## Excerpted records
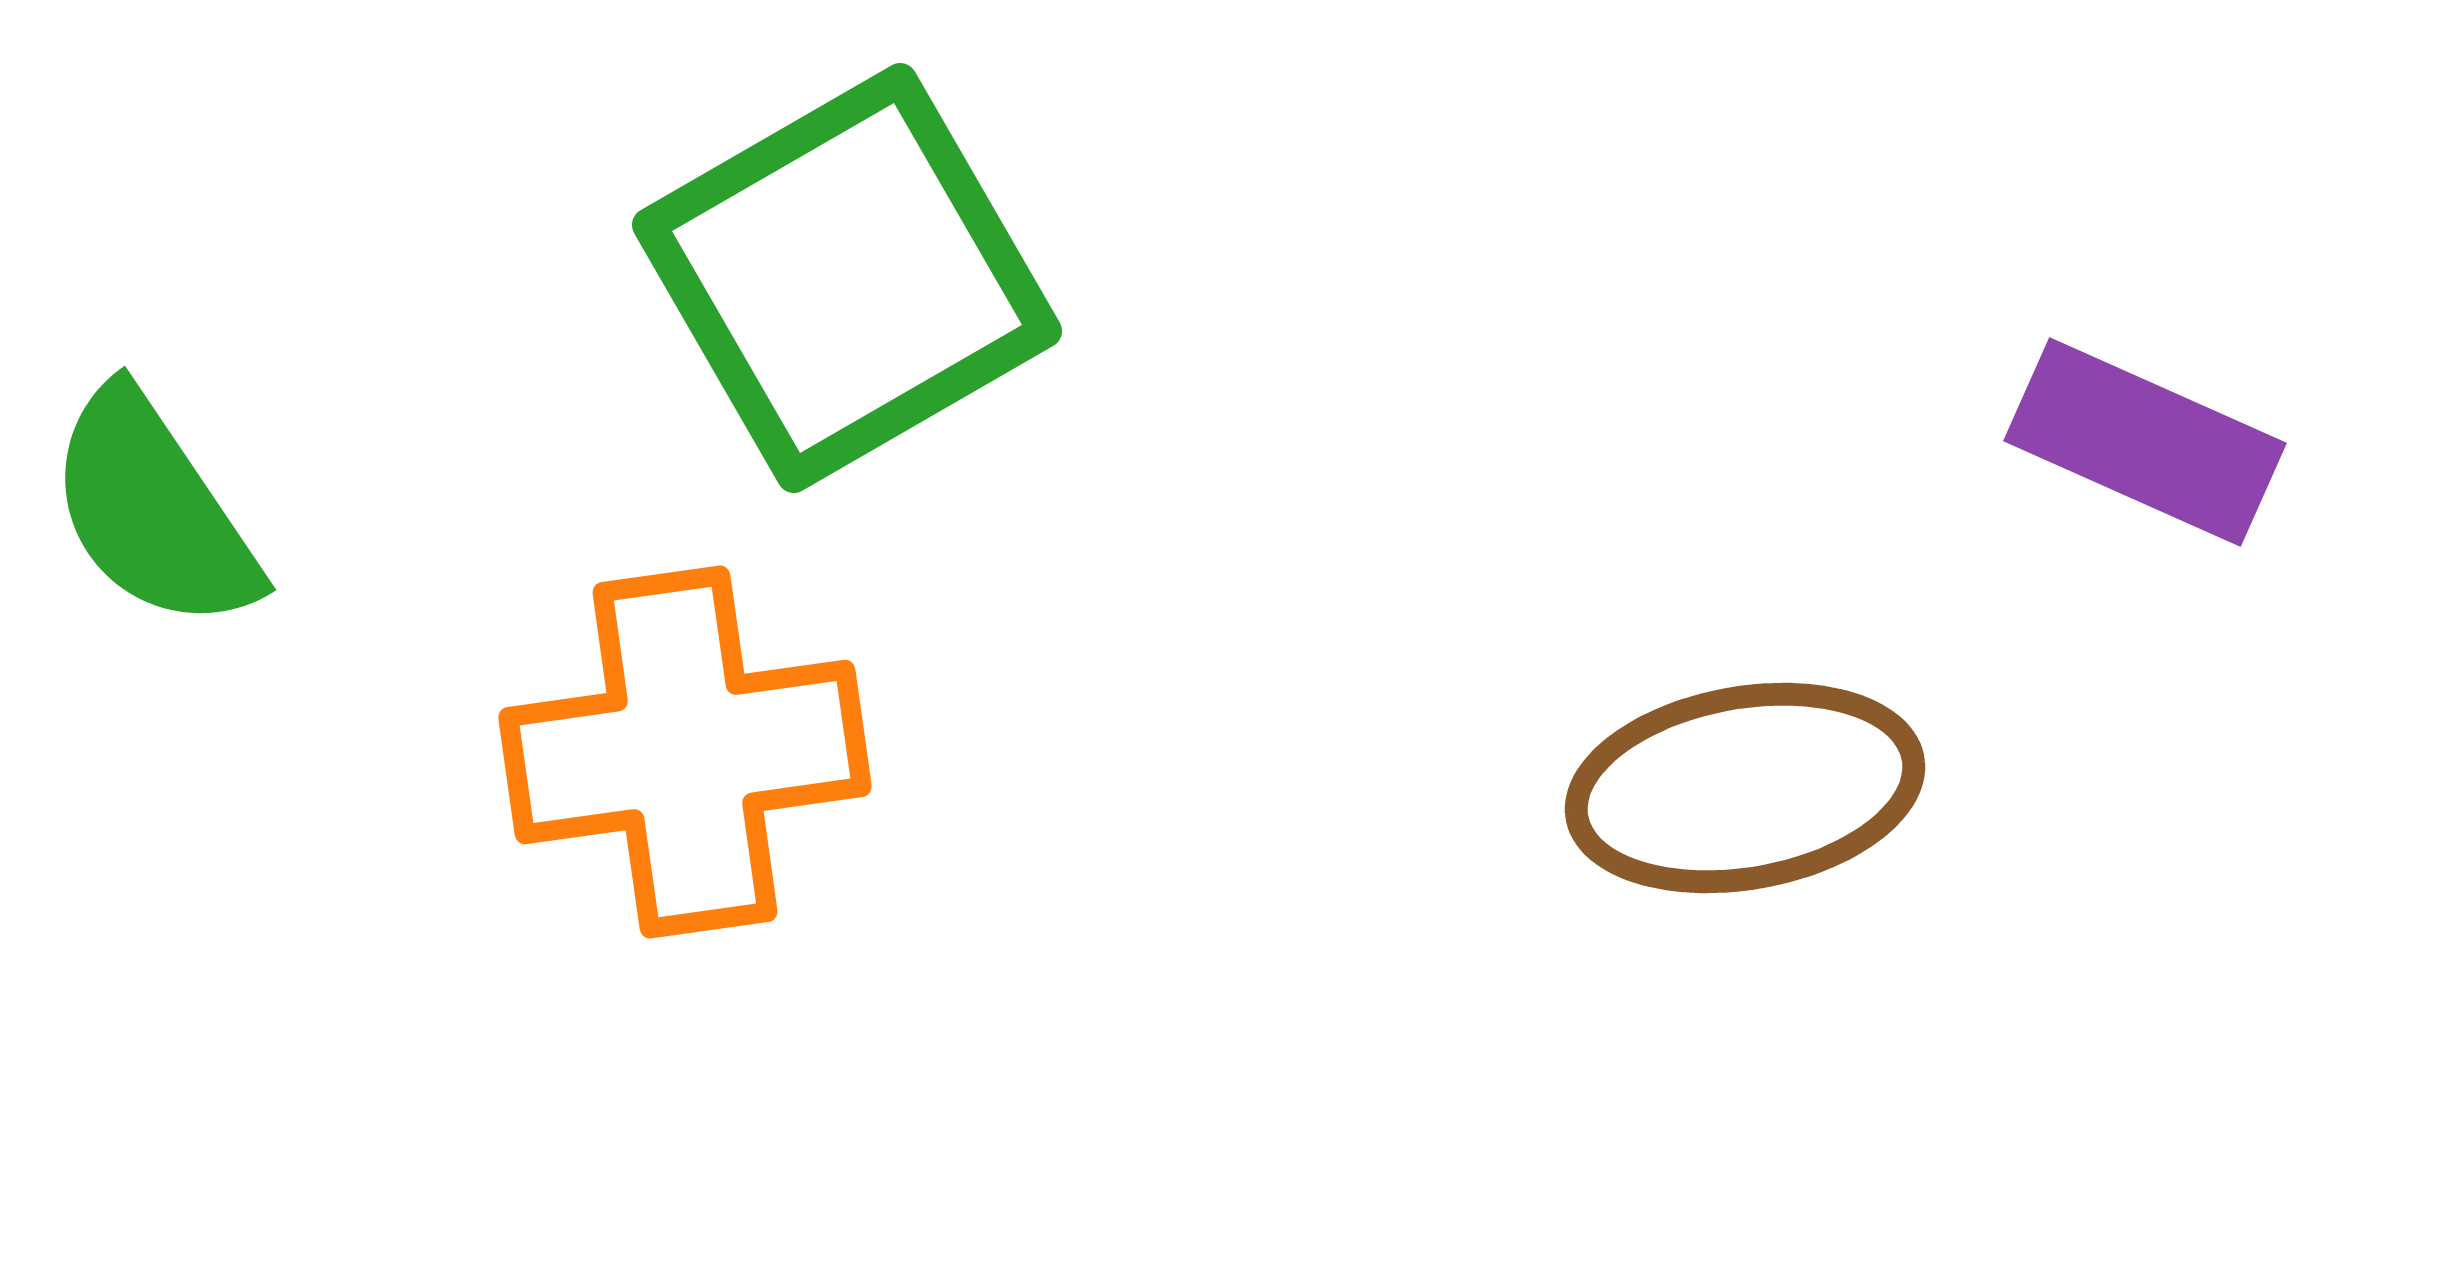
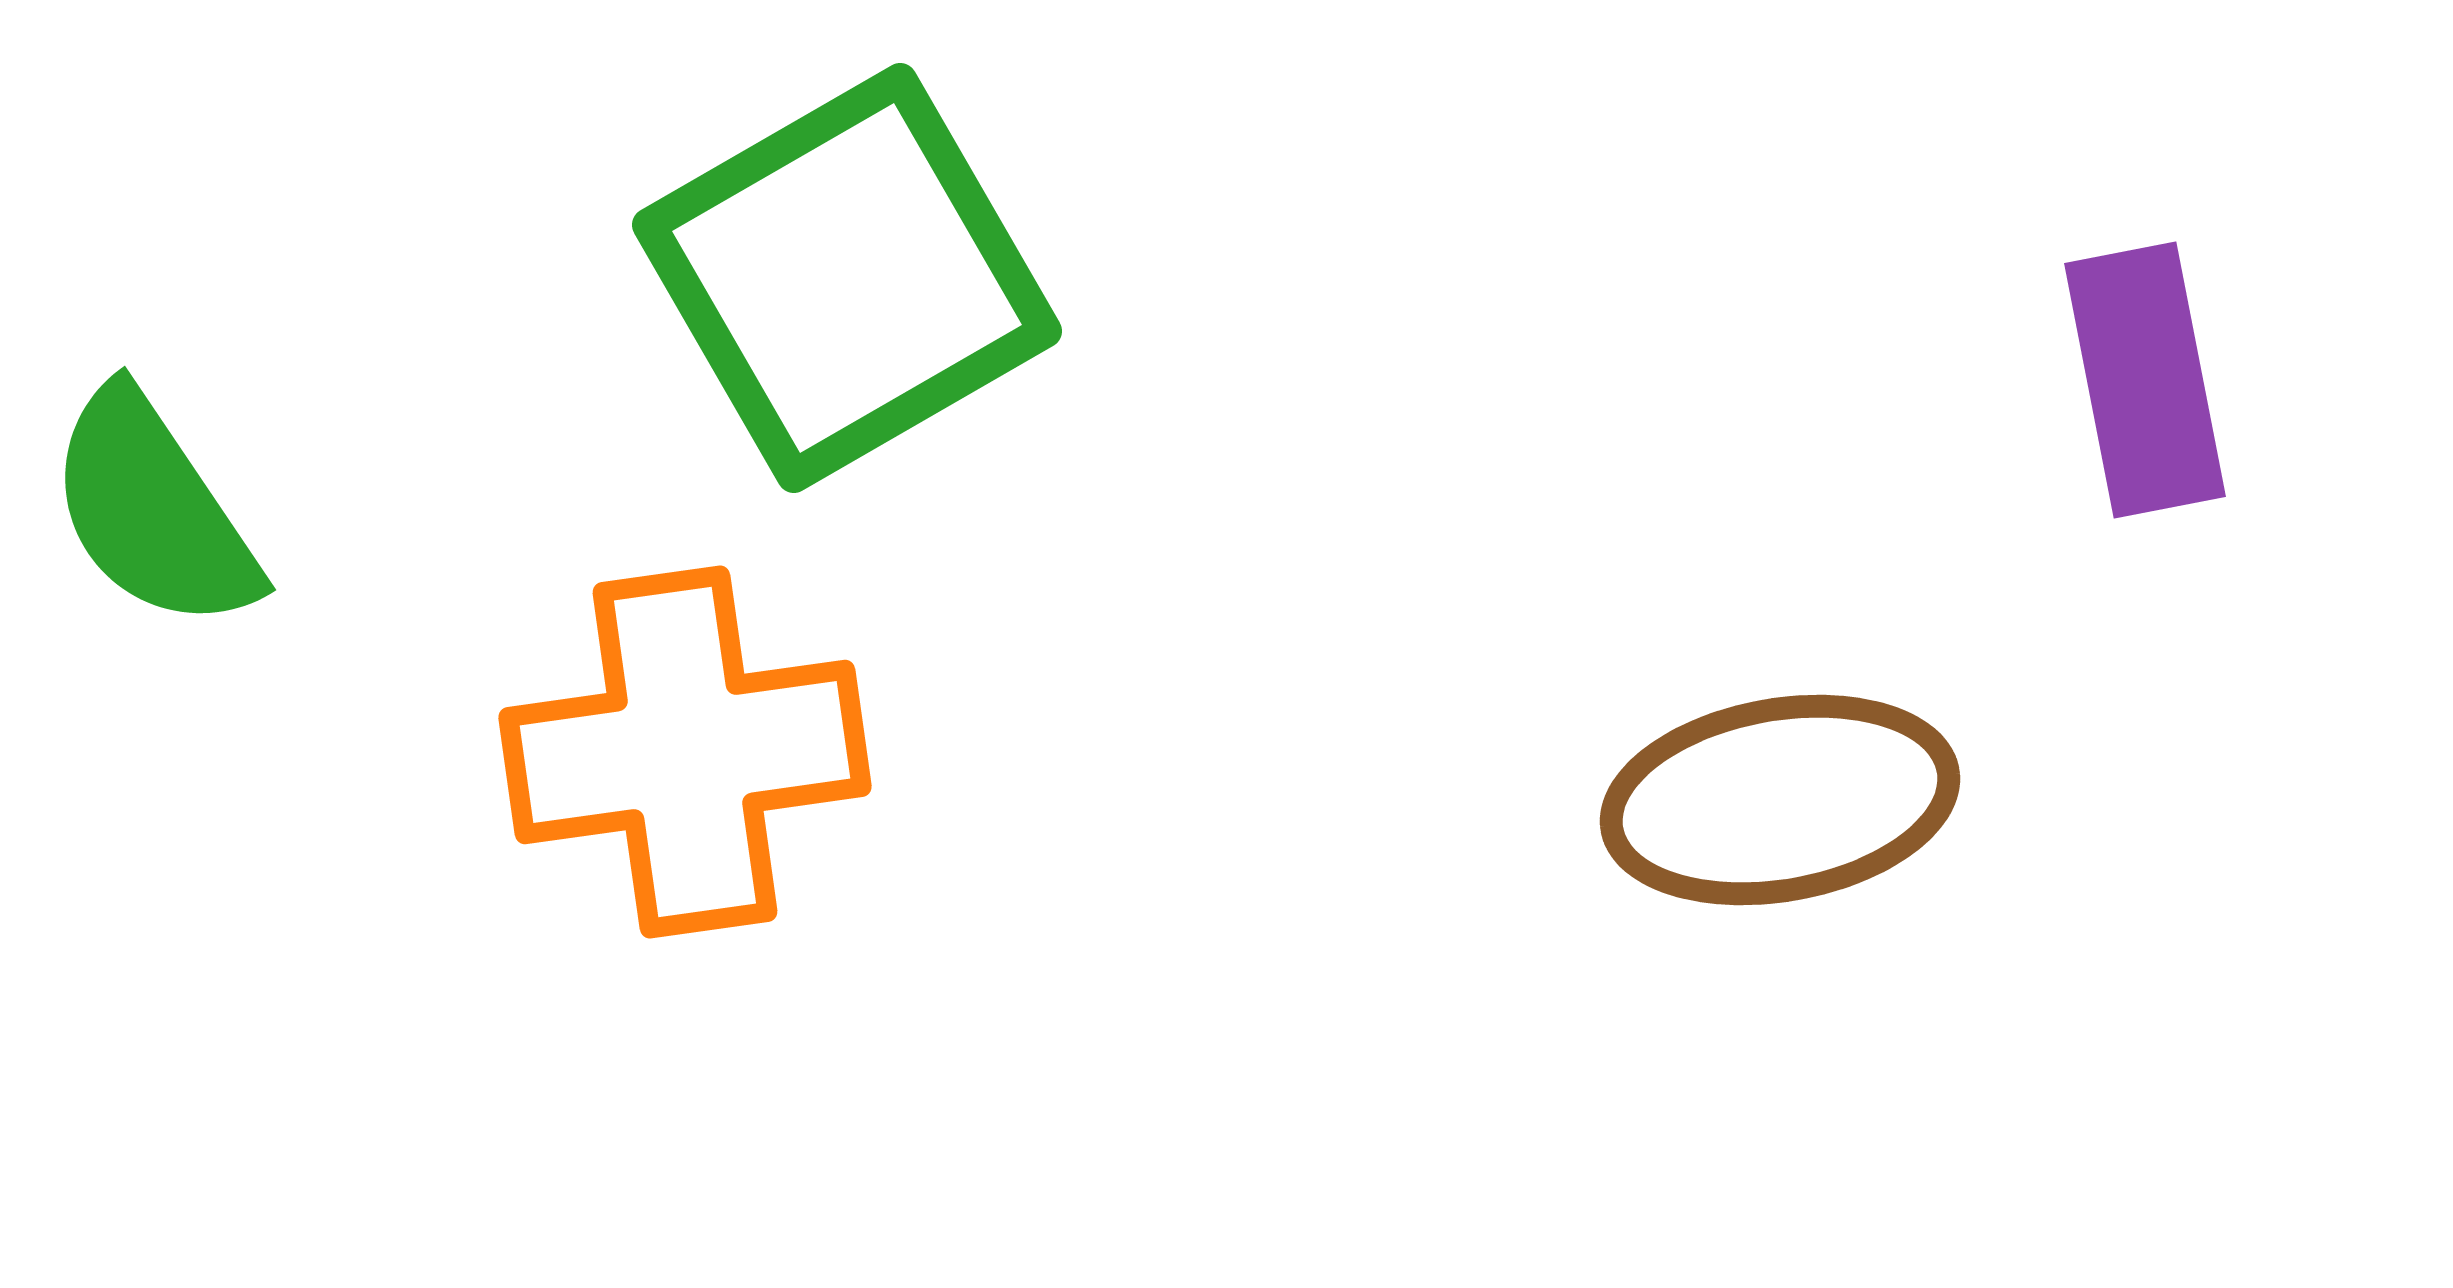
purple rectangle: moved 62 px up; rotated 55 degrees clockwise
brown ellipse: moved 35 px right, 12 px down
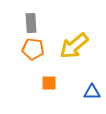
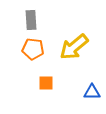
gray rectangle: moved 3 px up
yellow arrow: moved 1 px down
orange square: moved 3 px left
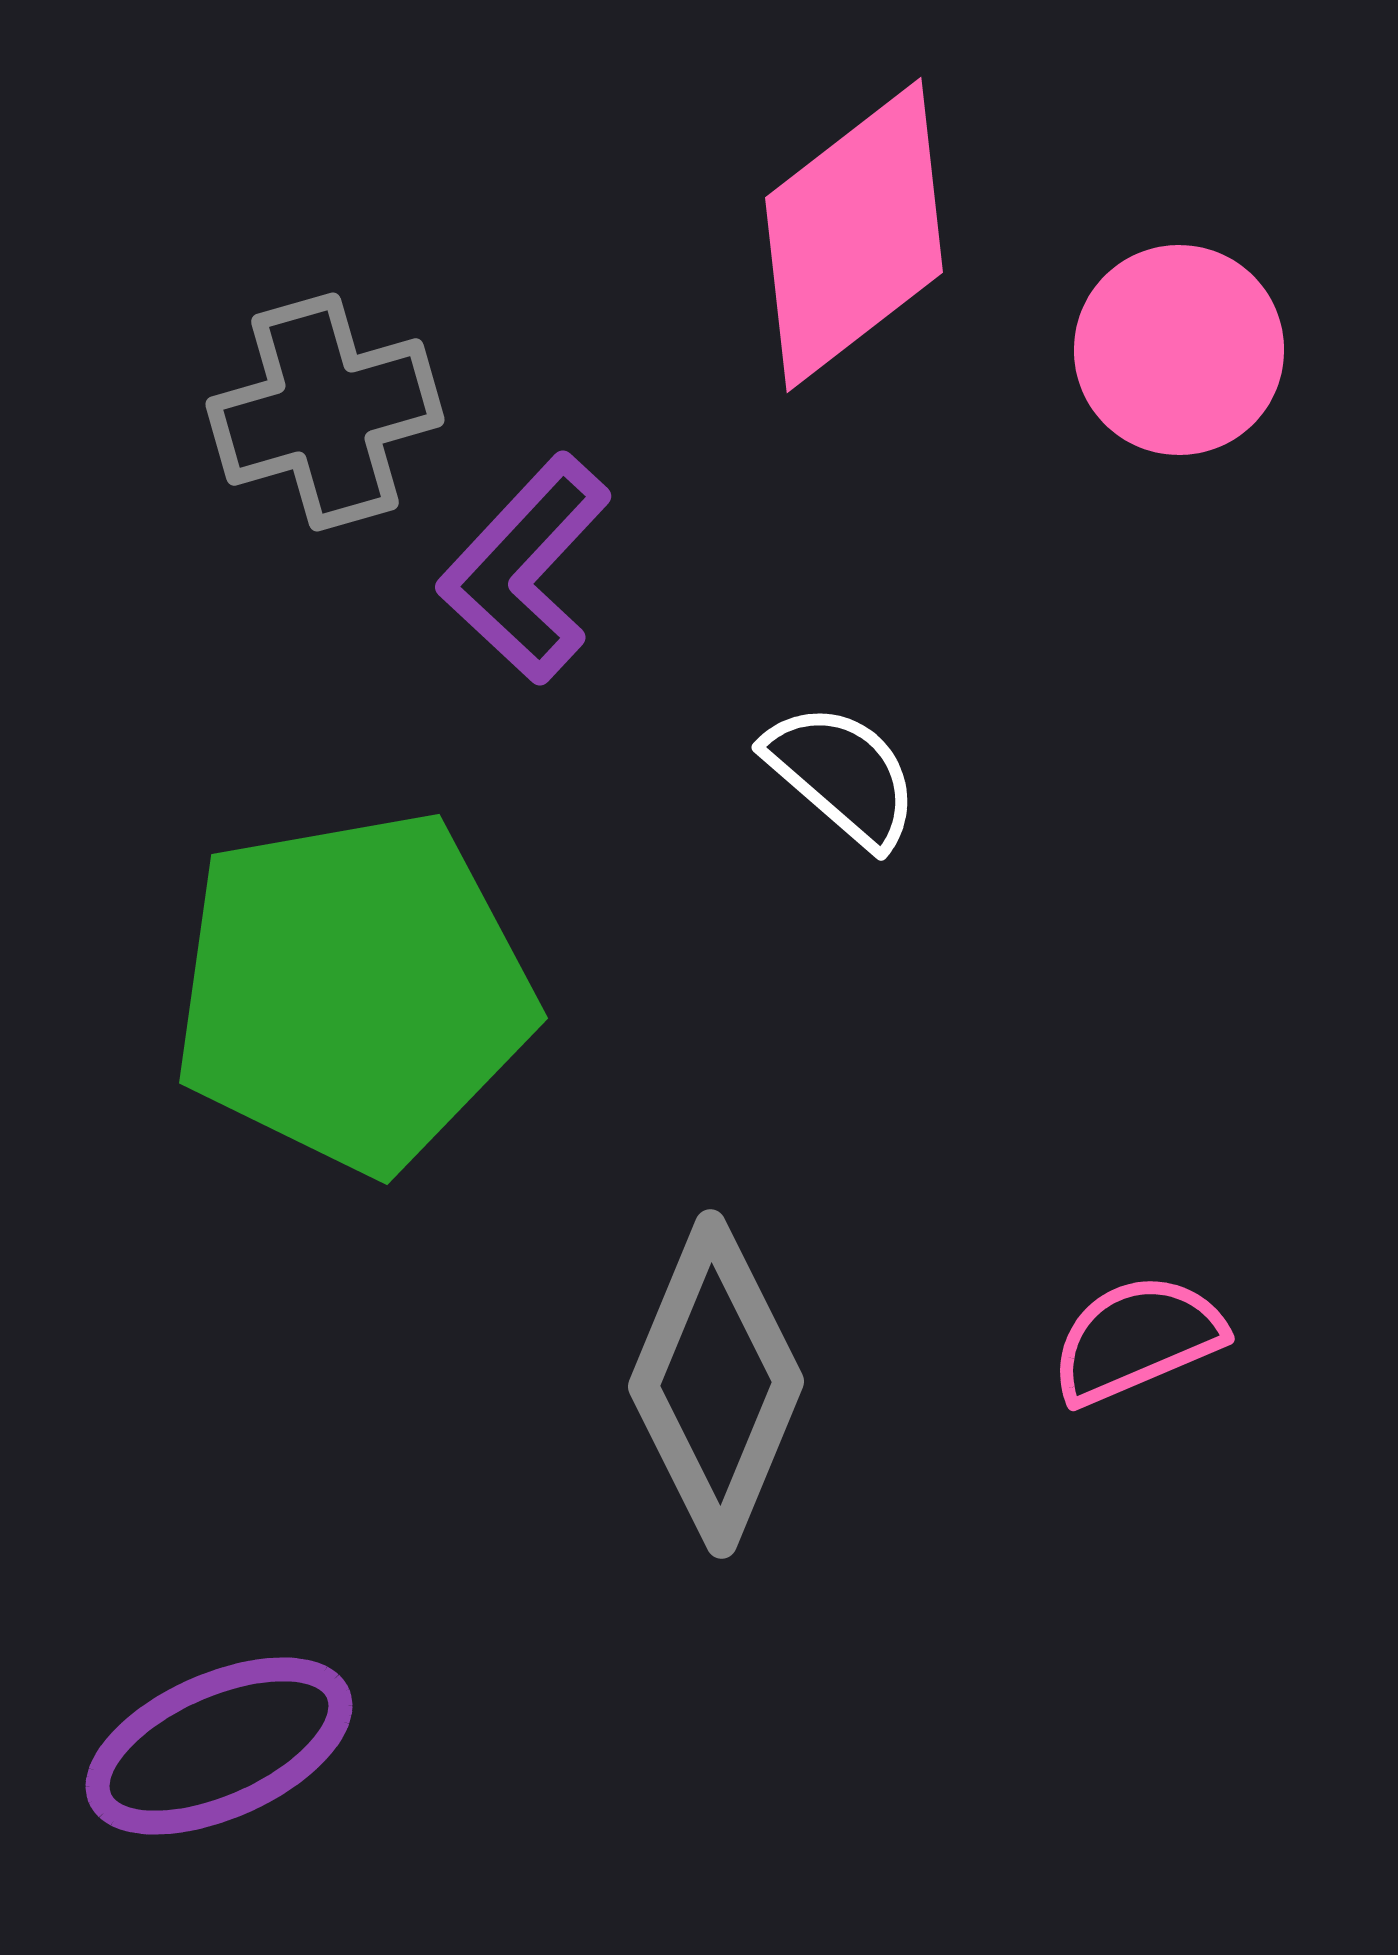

## Directions for this task
Starting at the line that contains "gray rectangle: moved 3 px up", restate each line verbatim through the final line of the listing, skipping all pictures.

## Answer to this task
gray rectangle: moved 3 px up
yellow arrow: moved 1 px down
orange square: moved 3 px left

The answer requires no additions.